* The data:

----

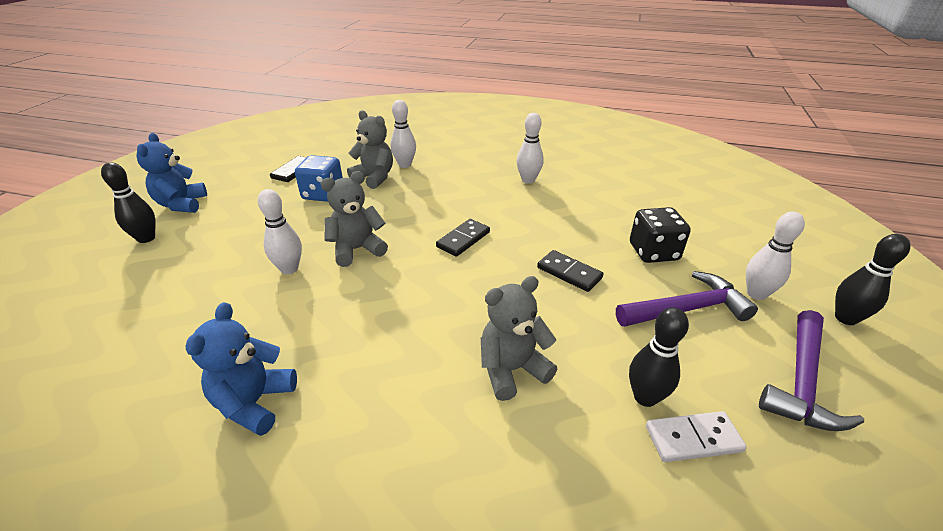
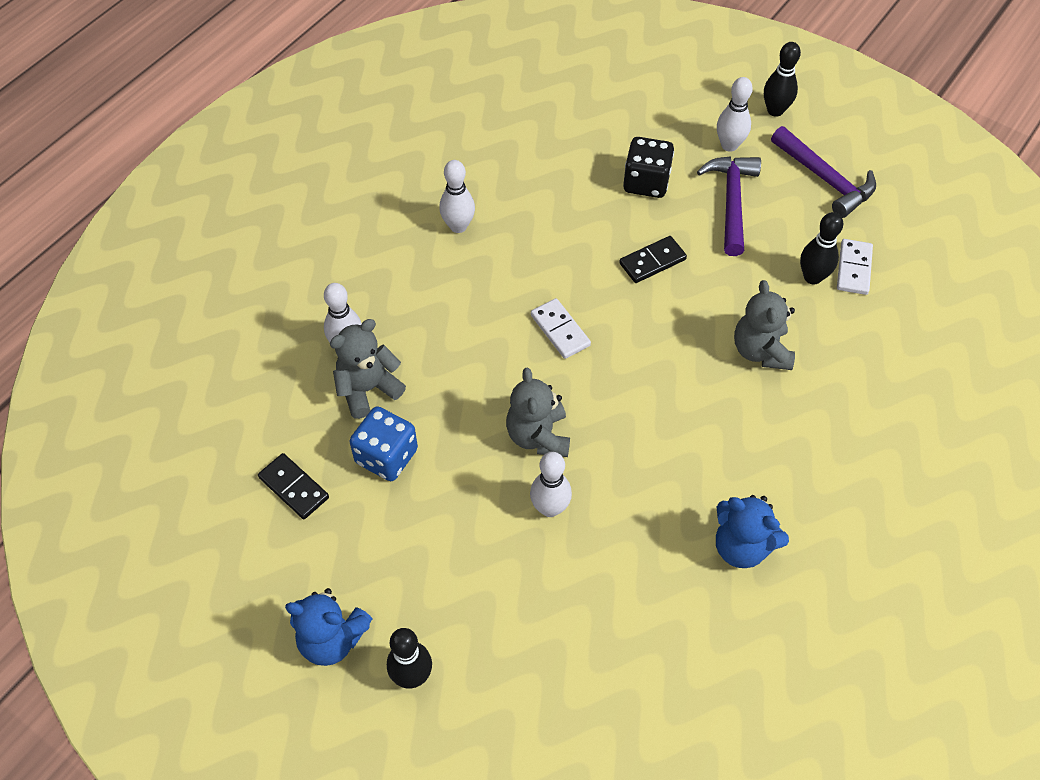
camera: 70 degrees left, 20 degrees up
black domino [436,219,490,257] -> white domino [531,298,591,359]

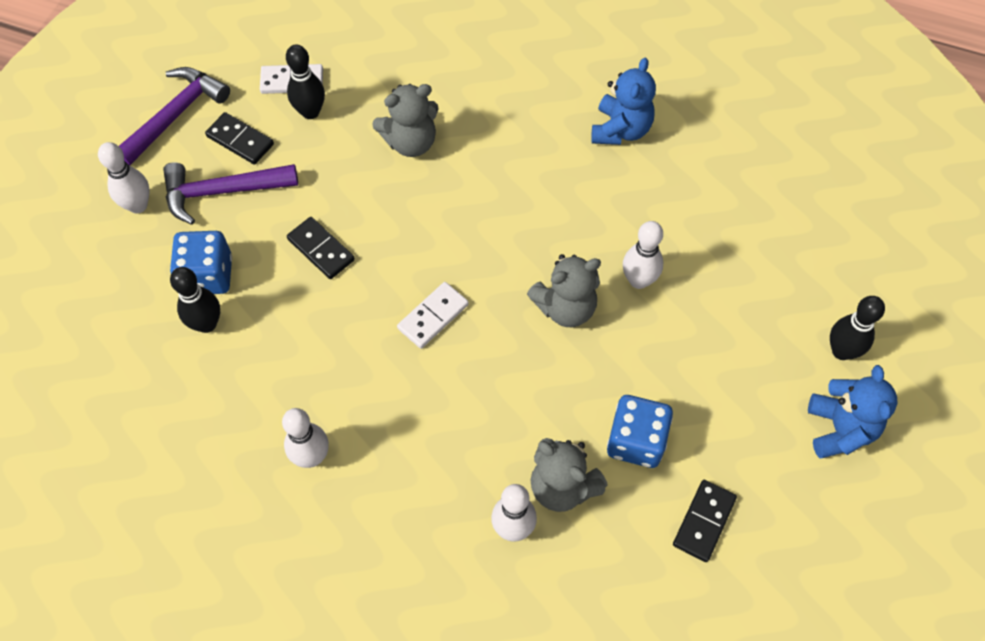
camera: 105 degrees left, 5 degrees up
black dice [623,137,674,198] -> blue dice [170,231,232,294]
black bowling pin [764,42,801,117] -> black bowling pin moved to [170,267,220,333]
none -> black domino [205,112,274,164]

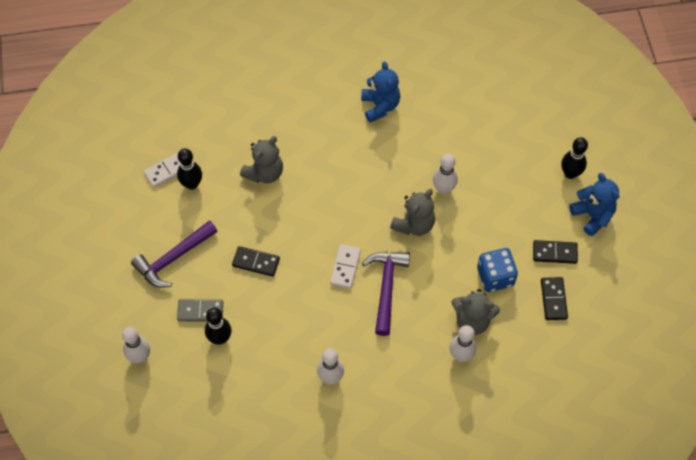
camera: 30 degrees left, 0 degrees up
white bowling pin [98,142,150,213] -> white bowling pin moved to [122,327,150,363]
purple hammer [119,67,230,165] -> purple hammer moved to [362,252,410,336]
blue dice [170,231,232,294] -> grey domino [177,299,223,321]
black domino [205,112,274,164] -> black domino moved to [533,240,578,264]

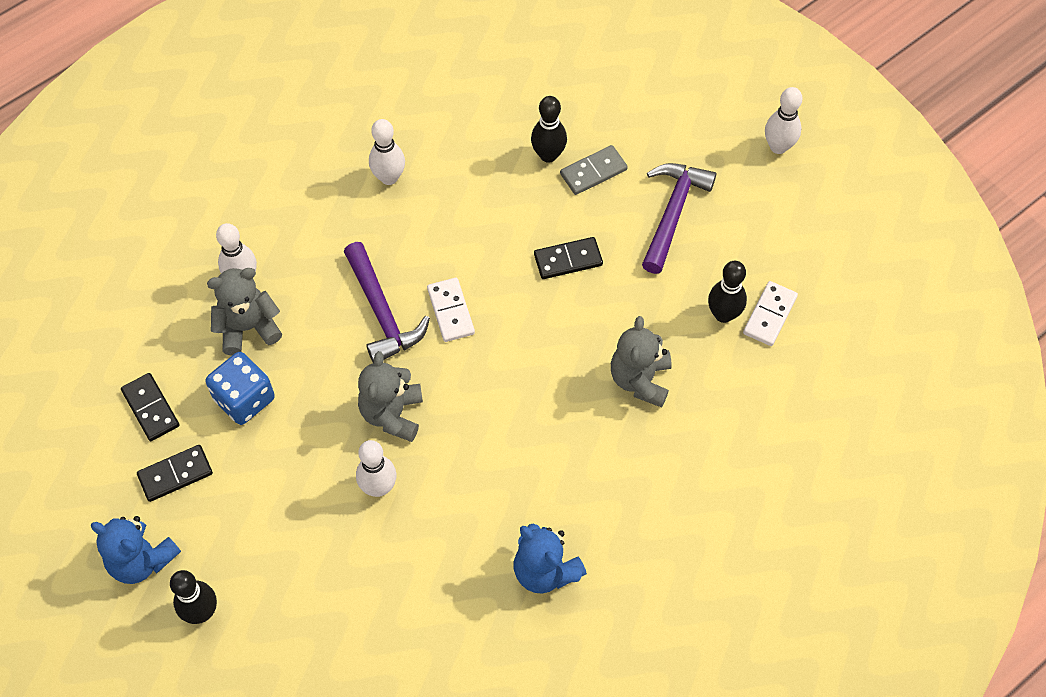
camera: 150 degrees right, 0 degrees up
white bowling pin [122,327,150,363] -> white bowling pin moved to [765,87,802,154]

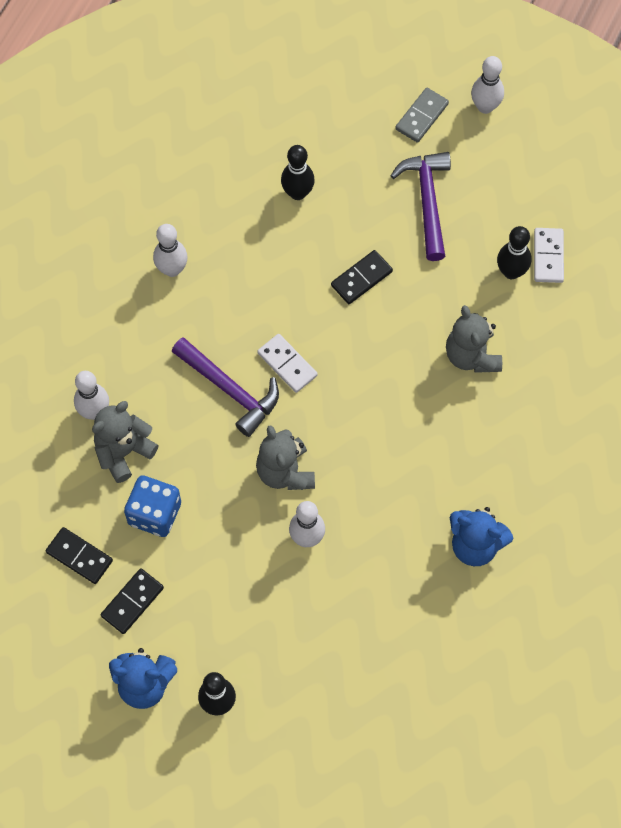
camera: 25 degrees left, 5 degrees up
grey domino [560,145,628,195] -> grey domino moved to [395,88,449,143]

----

* Work order:
Your copy should hold only the lines running from the one that contains "camera: 30 degrees left, 0 degrees up" through the final line of the data; transcribe them exactly, both ends included, and leave pictures out.

* Answer box:
camera: 30 degrees left, 0 degrees up
white bowling pin [98,142,150,213] -> white bowling pin moved to [122,327,150,363]
purple hammer [119,67,230,165] -> purple hammer moved to [362,252,410,336]
blue dice [170,231,232,294] -> grey domino [177,299,223,321]
black domino [205,112,274,164] -> black domino moved to [533,240,578,264]

camera: 150 degrees right, 0 degrees up
white bowling pin [122,327,150,363] -> white bowling pin moved to [765,87,802,154]

camera: 25 degrees left, 5 degrees up
grey domino [560,145,628,195] -> grey domino moved to [395,88,449,143]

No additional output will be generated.